INSTRUCTIONS FOR THE TASK = Print each of the entries exactly, leaving nothing out.

PROVIDED RECORDS =
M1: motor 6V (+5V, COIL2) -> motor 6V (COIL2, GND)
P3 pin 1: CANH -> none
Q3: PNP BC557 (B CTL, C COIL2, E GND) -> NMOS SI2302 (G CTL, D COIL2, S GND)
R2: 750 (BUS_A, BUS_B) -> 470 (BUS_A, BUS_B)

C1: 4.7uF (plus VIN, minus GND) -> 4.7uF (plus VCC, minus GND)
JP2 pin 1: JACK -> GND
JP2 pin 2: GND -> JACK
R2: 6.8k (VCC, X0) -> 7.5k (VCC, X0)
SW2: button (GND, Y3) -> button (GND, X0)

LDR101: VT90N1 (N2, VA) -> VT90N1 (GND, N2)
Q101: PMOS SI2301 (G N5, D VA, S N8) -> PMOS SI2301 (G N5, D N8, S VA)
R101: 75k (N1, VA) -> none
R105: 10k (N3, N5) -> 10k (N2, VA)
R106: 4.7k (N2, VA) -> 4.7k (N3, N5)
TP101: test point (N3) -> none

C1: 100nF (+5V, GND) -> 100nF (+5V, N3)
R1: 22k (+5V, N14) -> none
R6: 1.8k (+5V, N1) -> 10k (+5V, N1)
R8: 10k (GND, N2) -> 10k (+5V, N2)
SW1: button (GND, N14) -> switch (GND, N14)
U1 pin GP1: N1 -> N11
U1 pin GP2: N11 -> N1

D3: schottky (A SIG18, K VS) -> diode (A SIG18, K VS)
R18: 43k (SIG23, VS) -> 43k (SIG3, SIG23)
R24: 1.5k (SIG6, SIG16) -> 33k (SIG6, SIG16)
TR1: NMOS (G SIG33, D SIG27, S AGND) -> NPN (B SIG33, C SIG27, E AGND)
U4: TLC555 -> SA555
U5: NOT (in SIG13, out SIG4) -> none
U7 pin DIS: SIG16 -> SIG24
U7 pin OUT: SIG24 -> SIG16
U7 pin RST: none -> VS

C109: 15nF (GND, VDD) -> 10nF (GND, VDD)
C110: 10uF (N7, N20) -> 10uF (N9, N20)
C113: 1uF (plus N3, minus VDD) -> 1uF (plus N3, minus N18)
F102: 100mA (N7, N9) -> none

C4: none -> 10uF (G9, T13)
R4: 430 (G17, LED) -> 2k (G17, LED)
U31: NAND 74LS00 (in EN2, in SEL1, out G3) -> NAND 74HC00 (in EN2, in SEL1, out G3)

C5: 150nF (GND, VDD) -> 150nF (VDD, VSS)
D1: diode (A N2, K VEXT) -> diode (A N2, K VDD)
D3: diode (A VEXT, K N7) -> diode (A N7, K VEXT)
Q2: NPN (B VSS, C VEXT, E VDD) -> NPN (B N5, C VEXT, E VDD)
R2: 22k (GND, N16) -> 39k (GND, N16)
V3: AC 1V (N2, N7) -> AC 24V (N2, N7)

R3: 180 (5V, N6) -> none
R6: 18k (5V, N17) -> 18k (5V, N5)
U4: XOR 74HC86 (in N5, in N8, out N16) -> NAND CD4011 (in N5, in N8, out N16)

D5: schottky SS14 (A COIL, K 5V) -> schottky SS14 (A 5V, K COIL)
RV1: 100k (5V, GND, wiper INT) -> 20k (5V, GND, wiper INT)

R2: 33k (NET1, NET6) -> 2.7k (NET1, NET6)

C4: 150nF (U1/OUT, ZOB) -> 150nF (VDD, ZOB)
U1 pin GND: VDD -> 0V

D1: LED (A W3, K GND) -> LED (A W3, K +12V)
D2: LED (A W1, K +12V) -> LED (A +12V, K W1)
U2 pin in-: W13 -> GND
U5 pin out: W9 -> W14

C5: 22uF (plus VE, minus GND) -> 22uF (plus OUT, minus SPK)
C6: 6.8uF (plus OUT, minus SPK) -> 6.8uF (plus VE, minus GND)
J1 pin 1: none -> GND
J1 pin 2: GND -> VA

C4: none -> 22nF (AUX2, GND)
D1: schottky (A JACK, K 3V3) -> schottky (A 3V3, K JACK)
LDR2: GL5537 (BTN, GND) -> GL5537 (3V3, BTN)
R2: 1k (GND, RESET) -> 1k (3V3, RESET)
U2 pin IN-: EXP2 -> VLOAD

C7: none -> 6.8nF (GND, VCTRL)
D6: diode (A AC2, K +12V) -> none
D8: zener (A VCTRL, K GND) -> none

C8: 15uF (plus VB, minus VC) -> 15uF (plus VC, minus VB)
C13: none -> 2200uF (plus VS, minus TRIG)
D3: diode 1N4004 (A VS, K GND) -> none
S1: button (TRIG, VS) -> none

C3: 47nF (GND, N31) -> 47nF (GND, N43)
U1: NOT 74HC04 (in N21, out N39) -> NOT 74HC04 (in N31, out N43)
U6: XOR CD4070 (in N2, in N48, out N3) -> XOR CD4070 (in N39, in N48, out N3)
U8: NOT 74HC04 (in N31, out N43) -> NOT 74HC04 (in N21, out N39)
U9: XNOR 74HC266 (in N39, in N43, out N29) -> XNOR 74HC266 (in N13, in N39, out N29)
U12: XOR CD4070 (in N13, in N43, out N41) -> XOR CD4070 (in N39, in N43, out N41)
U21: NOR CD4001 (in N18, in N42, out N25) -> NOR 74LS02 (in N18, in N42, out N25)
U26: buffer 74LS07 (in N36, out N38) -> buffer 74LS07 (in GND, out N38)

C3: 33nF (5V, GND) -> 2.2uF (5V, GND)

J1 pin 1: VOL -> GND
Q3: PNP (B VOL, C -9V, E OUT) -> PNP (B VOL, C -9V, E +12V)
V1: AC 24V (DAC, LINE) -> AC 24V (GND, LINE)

FINISHED TASK =
M1: motor 6V (+5V, COIL2) -> motor 6V (COIL2, GND)
P3 pin 1: CANH -> none
Q3: PNP BC557 (B CTL, C COIL2, E GND) -> NMOS SI2302 (G CTL, D COIL2, S GND)
R2: 750 (BUS_A, BUS_B) -> 470 (BUS_A, BUS_B)

C1: 4.7uF (plus VIN, minus GND) -> 4.7uF (plus VCC, minus GND)
JP2 pin 1: JACK -> GND
JP2 pin 2: GND -> JACK
R2: 6.8k (VCC, X0) -> 7.5k (VCC, X0)
SW2: button (GND, Y3) -> button (GND, X0)

LDR101: VT90N1 (N2, VA) -> VT90N1 (GND, N2)
Q101: PMOS SI2301 (G N5, D VA, S N8) -> PMOS SI2301 (G N5, D N8, S VA)
R101: 75k (N1, VA) -> none
R105: 10k (N3, N5) -> 10k (N2, VA)
R106: 4.7k (N2, VA) -> 4.7k (N3, N5)
TP101: test point (N3) -> none

C1: 100nF (+5V, GND) -> 100nF (+5V, N3)
R1: 22k (+5V, N14) -> none
R6: 1.8k (+5V, N1) -> 10k (+5V, N1)
R8: 10k (GND, N2) -> 10k (+5V, N2)
SW1: button (GND, N14) -> switch (GND, N14)
U1 pin GP1: N1 -> N11
U1 pin GP2: N11 -> N1

D3: schottky (A SIG18, K VS) -> diode (A SIG18, K VS)
R18: 43k (SIG23, VS) -> 43k (SIG3, SIG23)
R24: 1.5k (SIG6, SIG16) -> 33k (SIG6, SIG16)
TR1: NMOS (G SIG33, D SIG27, S AGND) -> NPN (B SIG33, C SIG27, E AGND)
U4: TLC555 -> SA555
U5: NOT (in SIG13, out SIG4) -> none
U7 pin DIS: SIG16 -> SIG24
U7 pin OUT: SIG24 -> SIG16
U7 pin RST: none -> VS

C109: 15nF (GND, VDD) -> 10nF (GND, VDD)
C110: 10uF (N7, N20) -> 10uF (N9, N20)
C113: 1uF (plus N3, minus VDD) -> 1uF (plus N3, minus N18)
F102: 100mA (N7, N9) -> none

C4: none -> 10uF (G9, T13)
R4: 430 (G17, LED) -> 2k (G17, LED)
U31: NAND 74LS00 (in EN2, in SEL1, out G3) -> NAND 74HC00 (in EN2, in SEL1, out G3)

C5: 150nF (GND, VDD) -> 150nF (VDD, VSS)
D1: diode (A N2, K VEXT) -> diode (A N2, K VDD)
D3: diode (A VEXT, K N7) -> diode (A N7, K VEXT)
Q2: NPN (B VSS, C VEXT, E VDD) -> NPN (B N5, C VEXT, E VDD)
R2: 22k (GND, N16) -> 39k (GND, N16)
V3: AC 1V (N2, N7) -> AC 24V (N2, N7)

R3: 180 (5V, N6) -> none
R6: 18k (5V, N17) -> 18k (5V, N5)
U4: XOR 74HC86 (in N5, in N8, out N16) -> NAND CD4011 (in N5, in N8, out N16)

D5: schottky SS14 (A COIL, K 5V) -> schottky SS14 (A 5V, K COIL)
RV1: 100k (5V, GND, wiper INT) -> 20k (5V, GND, wiper INT)

R2: 33k (NET1, NET6) -> 2.7k (NET1, NET6)

C4: 150nF (U1/OUT, ZOB) -> 150nF (VDD, ZOB)
U1 pin GND: VDD -> 0V

D1: LED (A W3, K GND) -> LED (A W3, K +12V)
D2: LED (A W1, K +12V) -> LED (A +12V, K W1)
U2 pin in-: W13 -> GND
U5 pin out: W9 -> W14

C5: 22uF (plus VE, minus GND) -> 22uF (plus OUT, minus SPK)
C6: 6.8uF (plus OUT, minus SPK) -> 6.8uF (plus VE, minus GND)
J1 pin 1: none -> GND
J1 pin 2: GND -> VA

C4: none -> 22nF (AUX2, GND)
D1: schottky (A JACK, K 3V3) -> schottky (A 3V3, K JACK)
LDR2: GL5537 (BTN, GND) -> GL5537 (3V3, BTN)
R2: 1k (GND, RESET) -> 1k (3V3, RESET)
U2 pin IN-: EXP2 -> VLOAD

C7: none -> 6.8nF (GND, VCTRL)
D6: diode (A AC2, K +12V) -> none
D8: zener (A VCTRL, K GND) -> none

C8: 15uF (plus VB, minus VC) -> 15uF (plus VC, minus VB)
C13: none -> 2200uF (plus VS, minus TRIG)
D3: diode 1N4004 (A VS, K GND) -> none
S1: button (TRIG, VS) -> none

C3: 47nF (GND, N31) -> 47nF (GND, N43)
U1: NOT 74HC04 (in N21, out N39) -> NOT 74HC04 (in N31, out N43)
U6: XOR CD4070 (in N2, in N48, out N3) -> XOR CD4070 (in N39, in N48, out N3)
U8: NOT 74HC04 (in N31, out N43) -> NOT 74HC04 (in N21, out N39)
U9: XNOR 74HC266 (in N39, in N43, out N29) -> XNOR 74HC266 (in N13, in N39, out N29)
U12: XOR CD4070 (in N13, in N43, out N41) -> XOR CD4070 (in N39, in N43, out N41)
U21: NOR CD4001 (in N18, in N42, out N25) -> NOR 74LS02 (in N18, in N42, out N25)
U26: buffer 74LS07 (in N36, out N38) -> buffer 74LS07 (in GND, out N38)

C3: 33nF (5V, GND) -> 2.2uF (5V, GND)

J1 pin 1: VOL -> GND
Q3: PNP (B VOL, C -9V, E OUT) -> PNP (B VOL, C -9V, E +12V)
V1: AC 24V (DAC, LINE) -> AC 24V (GND, LINE)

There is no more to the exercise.